[Spatial reasoning data]
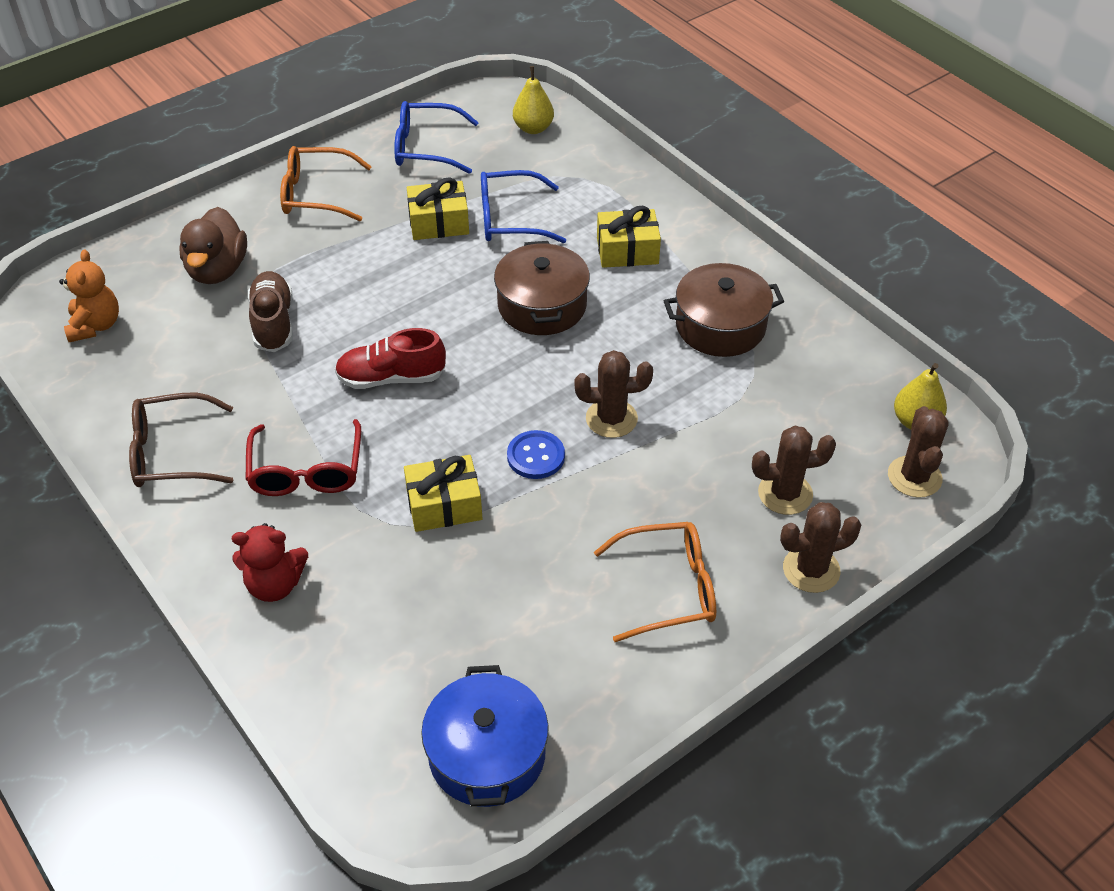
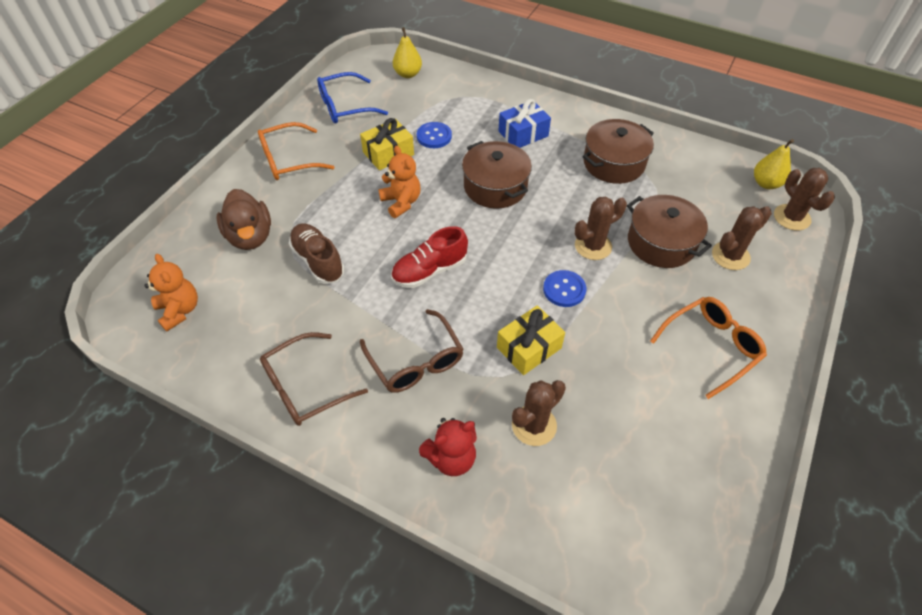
camera: 25 degrees left, 5 degrees up
red glasses [245,419,361,496] -> brown glasses [360,309,464,393]
blue pot [421,665,549,807] -> none
blue glasses [481,170,566,243] -> blue button [417,122,452,148]
yellow gift [597,206,661,268] -> blue gift [498,99,551,148]
brown cactus [780,502,861,593] -> brown cactus moved to [512,380,566,446]
none -> orange teddy bear [378,146,421,218]
none -> brown pot [627,195,712,268]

• [EXERCISE DESCRIPTION]
Repeat exactly the lines from the first line of the records above through the line containing "yellow gift [597,206,661,268]", both included. Leave out the pictures.

• [RESPONSE AREA]
camera: 25 degrees left, 5 degrees up
red glasses [245,419,361,496] -> brown glasses [360,309,464,393]
blue pot [421,665,549,807] -> none
blue glasses [481,170,566,243] -> blue button [417,122,452,148]
yellow gift [597,206,661,268] -> blue gift [498,99,551,148]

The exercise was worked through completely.